## What to work on
How many lines of the LilyPond source below contain the string "tuplet"? Reply with the number only.

## Task inputs
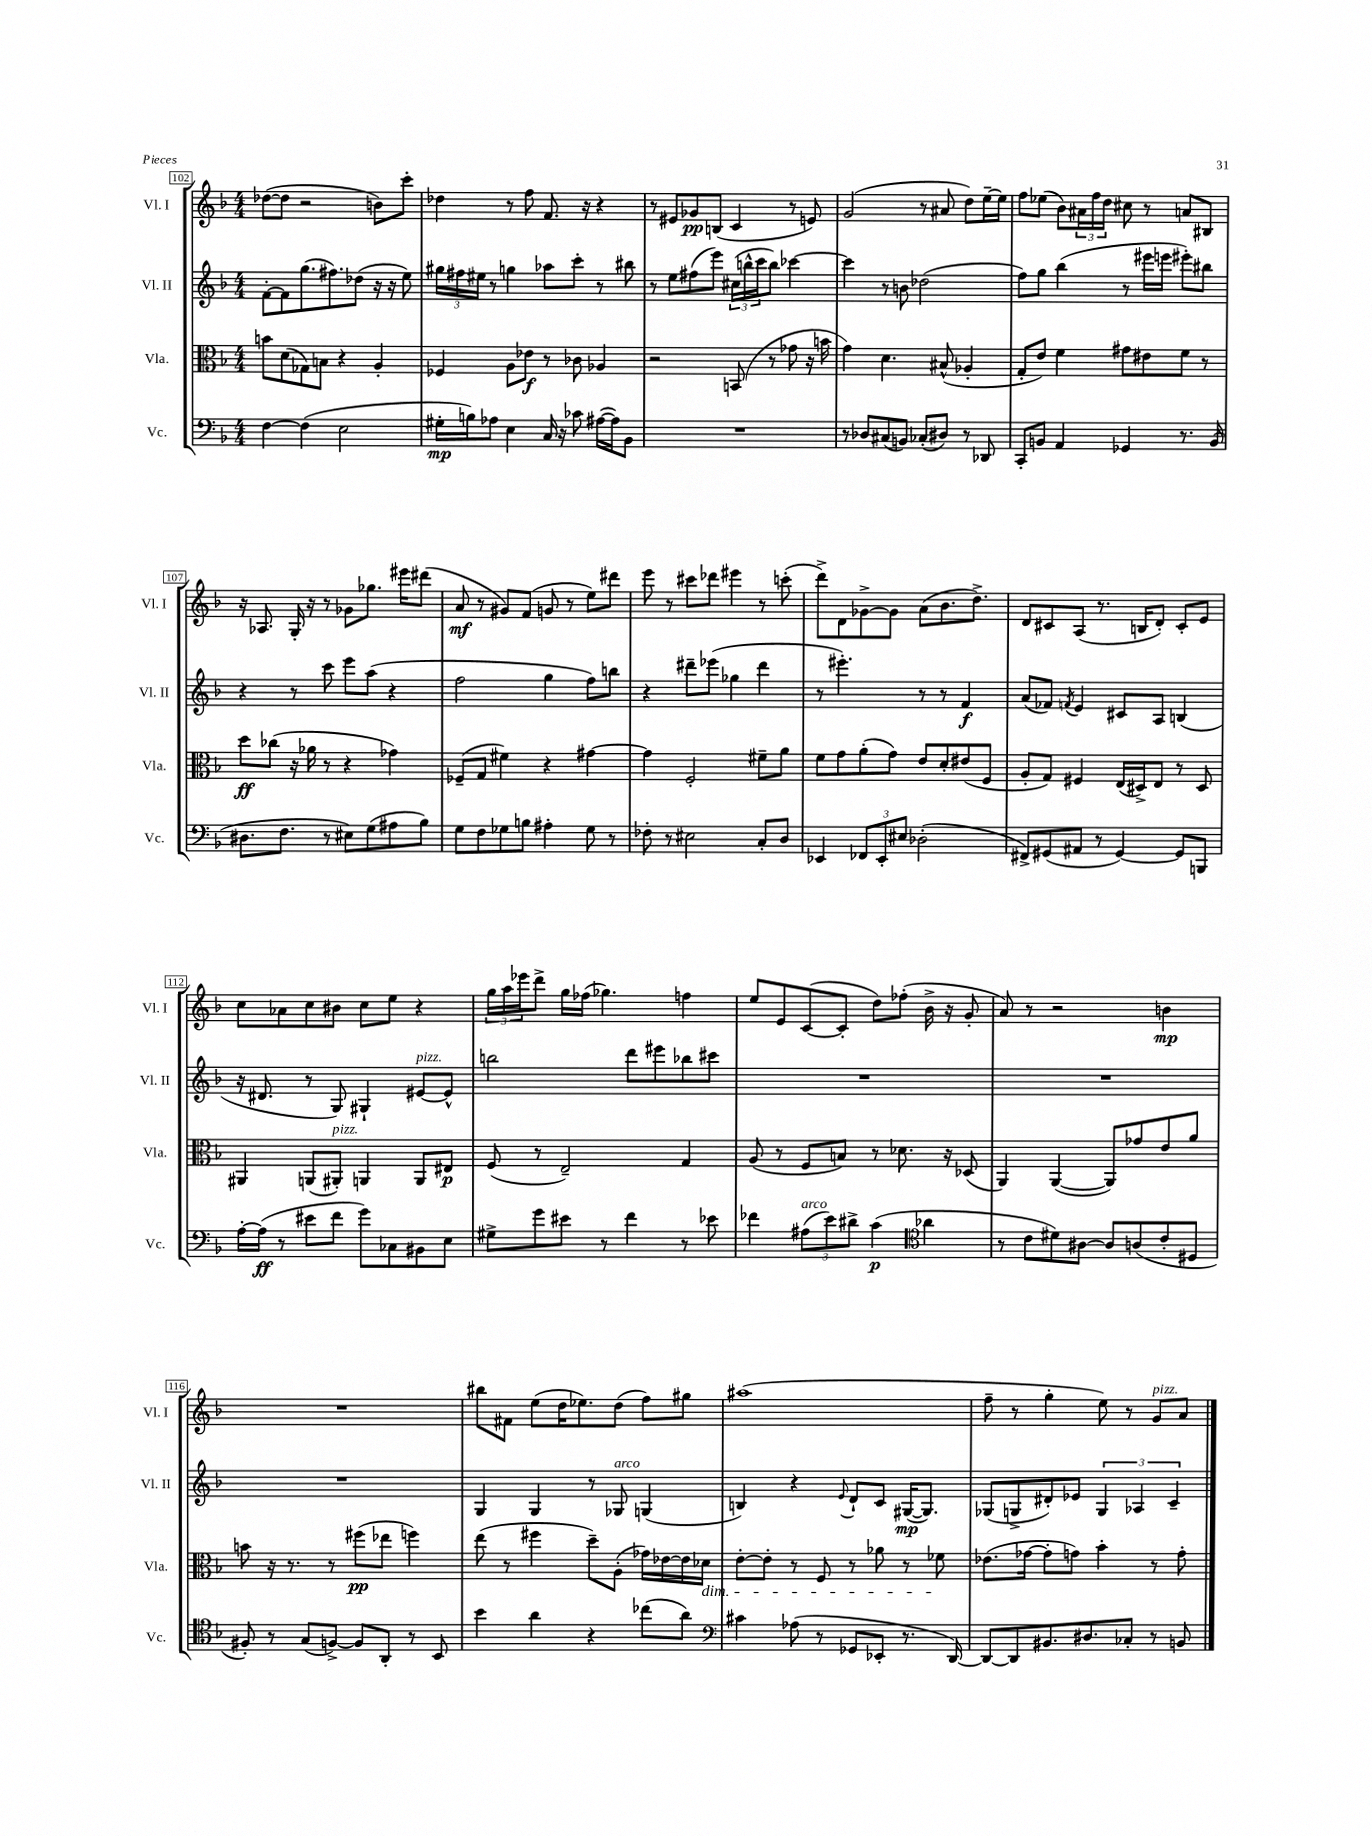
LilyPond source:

<<
\new StaffGroup <<
\new Staff = "s0" \with { instrumentName = "Vl. I" shortInstrumentName = "Vl. I" } {
    \clef treble \key f \major \numericTimeSignature \time 4/4
    des''8~( des''8 r2 b'8) c'''8-. |
    des''4 r8 f''8 f'8. r16 r4 |
    r8 eis'8 ges'8\pp b8( c'4 r8 e'8) |
    g'2( r8 ais'8 d''8) e''16~-- e''16 |
    f''8 ees''8( bes'8) \tuplet 3/2 { ais'16 f''16 d''16 } cis''8 r8 a'8 bis8 |
    r16 aes8. g16-. r16 r8 ges'8 ges''8. eis'''16 dis'''8( |
    a'8\mf r8 gis'8) f'8( g'8 r8 e''8) dis'''8 |
    e'''8 r8 cis'''8 des'''8 eis'''4 r8 c'''8-.( |
    d'''8->) d'8 ges'8~-> ges'8 a'8( bes'8. d''8.->) |
    d'8 cis'8 a8( r8. b16 d'8-.) cis'8-. e'8 |
    c''8 aes'8 c''8 bis'8 c''8 e''8 r4 |
    \tuplet 3/2 { g''16 a''16 ees'''16 } d'''8-> g''16 fes''16( ges''4.) f''4 |
    e''8 e'8 c'8~( c'8-. d''8) fes''8-.( bes'16-> r16 g'8-. |
    a'8) r8 r2 b'4\mp |
    R1 |
    bis''8 fis'8 e''8( d''16 ees''8.) d''8( f''8) gis''8 |
    ais''1( |
    f''8-- r8 g''4-. e''8) r8 g'8^\markup { \italic "pizz." } a'8 \bar "|." |
}
\new Staff = "s1" \with { instrumentName = "Vl. II" shortInstrumentName = "Vl. II" } {
    \clef treble \key f \major \numericTimeSignature \time 4/4
    f'8~-. f'8 g''8.( fis''8.) des''8( r16 r16 e''8) |
    \tuplet 3/2 { gis''16 fis''16 eis''16 } r8 g''4 aes''8 c'''8-. r8 bis''8 |
    r8 e''8 fis''8( e'''8) \tuplet 3/2 { cis''16( b''16-^ c'''16 } b''8) ces'''4~ |
    ces'''4 r8 b'8 des''2( |
    f''8) g''8 bes''4( r8 eis'''16 e'''16 eis'''8-.) bis''8 |
    r4 r8 c'''8 e'''8 a''8( r4 |
    f''2 g''4 f''8) b''8 |
    r4 dis'''8-- ees'''8( ges''4 dis'''4 |
    r8 eis'''4.-.) r8 r8 f'4\f |
    a'8( fes'8) \acciaccatura { f'8 } e'4 cis'8 a8 b4( |
    r16 dis'8. r8 g8) gis4-! eis'8~^\markup { \italic "pizz." } eis'8-^ |
    b''2 d'''8 eis'''8 bes''8 cis'''8 |
    R1 |
    R1 |
    R1 |
    g4 g4 r8 ges8^\markup { \italic "arco" } g4( |
    b4) r4 \appoggiatura { e'8 } d'8-! c'8 gis16~\mp( gis8.) |
    ges8( g8-> dis'8-.) ees'8 \tuplet 3/2 { g4 aes4 c'4-- } \bar "|." |
}
\new Staff = "s2" \with { instrumentName = "Vla." shortInstrumentName = "Vla." } {
    \clef alto \key f \major \numericTimeSignature \time 4/4
    b'8 d'8( ges8) b8 r4 a4-. |
    fes4 a8 ees'8\f r8 ces'8 aes4 |
    r2 b,8( r8 ges'8 r16 b'16 |
    g'4) d'4. bis8-^( aes4-. |
    g8-. e'8) f'4 gis'8 eis'8 f'8 r8 |
    d''8\ff ces''8( r16 aes'16 r8 r4 ges'4) |
    fes8--( g8 fis'4) r4 gis'4~ |
    gis'4 f2-. fis'8-- a'8 |
    f'8 g'8 a'8-.( g'8) e'8 d'8-. eis'8( f8 |
    a8-. g8) fis4 e16( dis16->) e8 r8 dis8 |
    ais,4 a,8( ais,8-.^\markup { \italic "pizz." }) a,4 a,8 eis8\p |
    f8( r8 e2--) g4 |
    a8( r8 f8 b8) r8 des'8. r16 des8( |
    a,4) a,4~( a,8) ges'8 e'8 a'8 |
    b'8 r16 r8. r8 fis''8\pp( ees''8 f''4) |
    e''8( r8 fis''4 d''8--) a8-.( ges'16) ees'16~ ees'16 des'16\dim |
    e'8~-. e'8-. r8 f8 r8 aes'8 r8 fes'8\! |
    ees'8.( ges'16~ ges'8-. g'8) bes'4-. r8 g'8-. \bar "|." |
}
\new Staff = "s3" \with { instrumentName = "Vc." shortInstrumentName = "Vc." } {
    \clef bass \key f \major \numericTimeSignature \time 4/4
    f4~ f4( e2 |
    gis16-.\mp b16) aes8 e4 c16 r16 ces'8 ais16~( ais16) bes,8 |
    R1 |
    r8 des8 cis8( b,8) ces8-.( dis8) r8 des,8 |
    c,8-. b,8 a,4 ges,4 r8. b,16( |
    dis8. f8. r8 eis8) g8( ais8 bes8) |
    g8 f8 ges8 b8 ais4-. ges8 r8 |
    fes8-. r8 eis2 c8-. d8 |
    ees,4 \tuplet 3/2 { fes,8 ees,8-. eis8 } des2-.( |
    fis,8->) gis,8( ais,8 r8 gis,4~) gis,8 b,,8 |
    a16~-. a16\ff( r8 eis'8 f'8 g'8) ces8 bis,8 e8 |
    gis8-> g'8 eis'8 r8 f'4 r8 ees'8 |
    fes'4 \tuplet 3/2 { ais8^\markup { \italic "arco" }( e'8) dis'8-> } c'4\p( \clef tenor aes'4 |
    r8 c'8 dis'8) ais8~ ais8 a8( c'8-. dis8 |
    fis8-.) r8 g8( f8~->) f8 a,8-. r8 bes,8 |
    bes'4 a'4 r4 ces''8( a'8) |
    \clef bass cis'4 aes8( r8 ges,8 ees,8-. r8. d,16~) |
    d,8~ d,8 bis,8. dis8. ces8-. r8 b,8 \bar "|." |
}
>>
>>
\layout { \context { \Score currentBarNumber = #102 \override BarNumber.stencil = #(make-stencil-boxer 0.1 0.3 ly:text-interface::print) } }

## Written solution
7